Available records Block Start
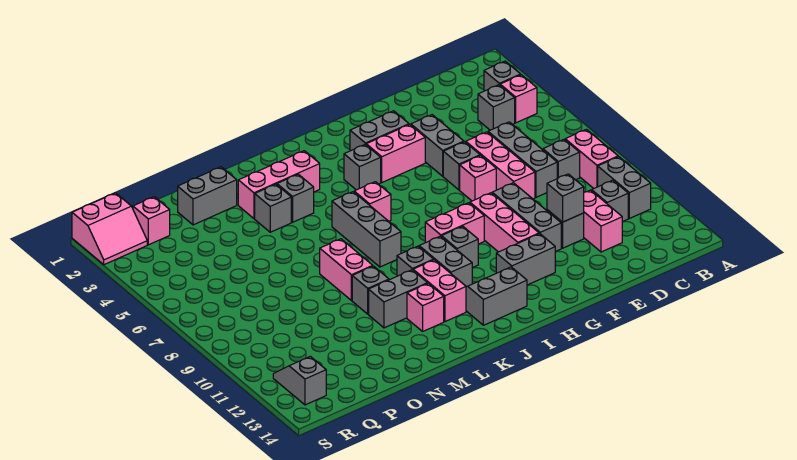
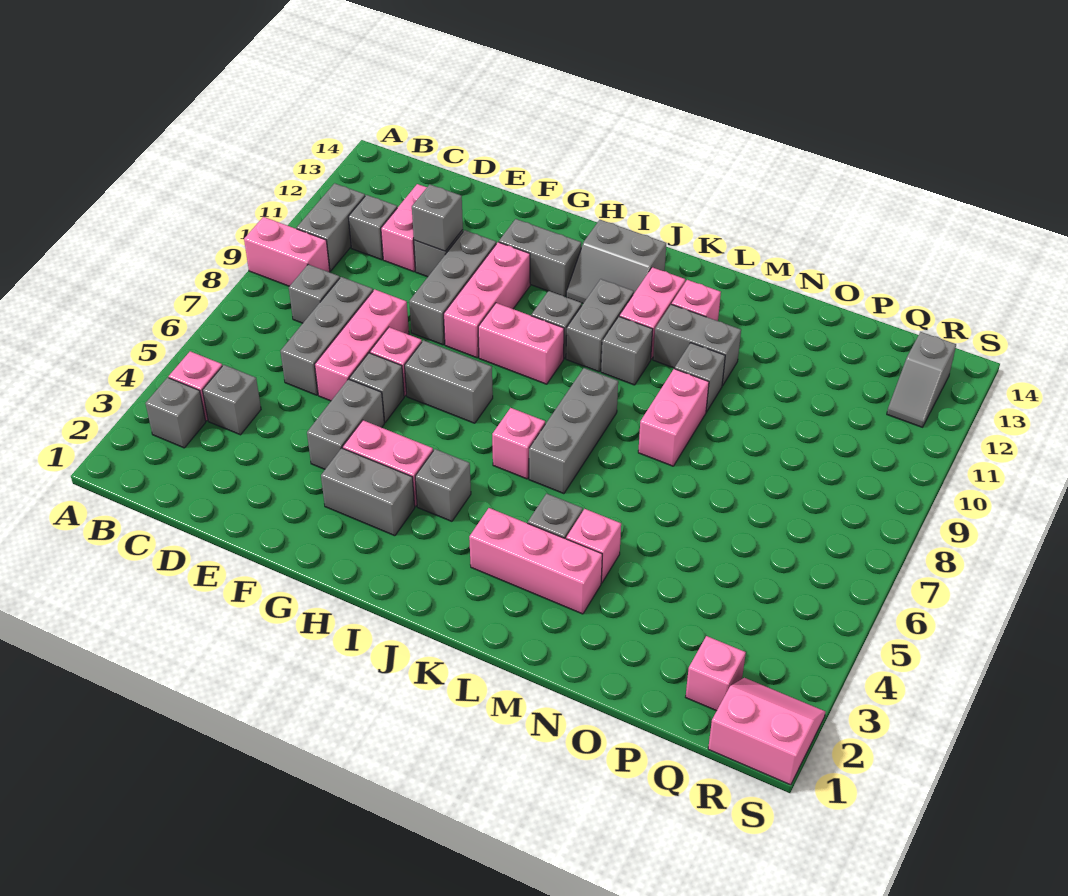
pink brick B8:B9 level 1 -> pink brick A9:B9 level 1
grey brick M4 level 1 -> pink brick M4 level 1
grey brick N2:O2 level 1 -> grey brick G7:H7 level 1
Available records Block End
Available records Block Start
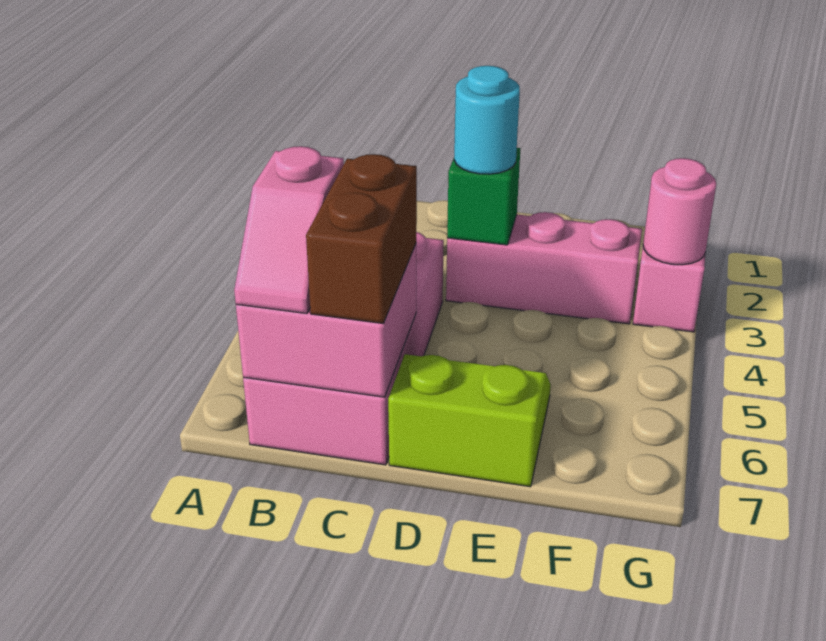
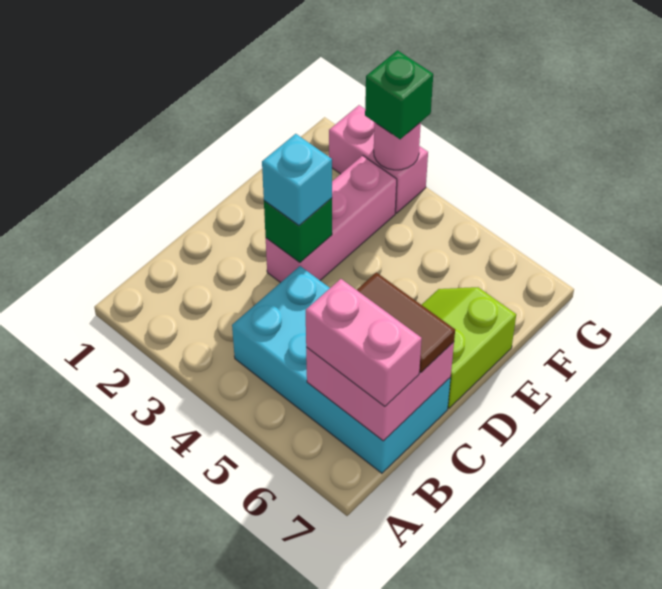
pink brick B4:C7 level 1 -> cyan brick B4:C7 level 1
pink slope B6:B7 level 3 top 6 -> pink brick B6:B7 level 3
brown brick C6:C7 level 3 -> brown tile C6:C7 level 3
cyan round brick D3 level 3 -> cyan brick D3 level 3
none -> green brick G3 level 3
Available records Block End
From the entries above, give again exactly the lines running from the line with "cyan round brick" to the line with "none -> green brick G3 level 3"; include both of those lines.

cyan round brick D3 level 3 -> cyan brick D3 level 3
none -> green brick G3 level 3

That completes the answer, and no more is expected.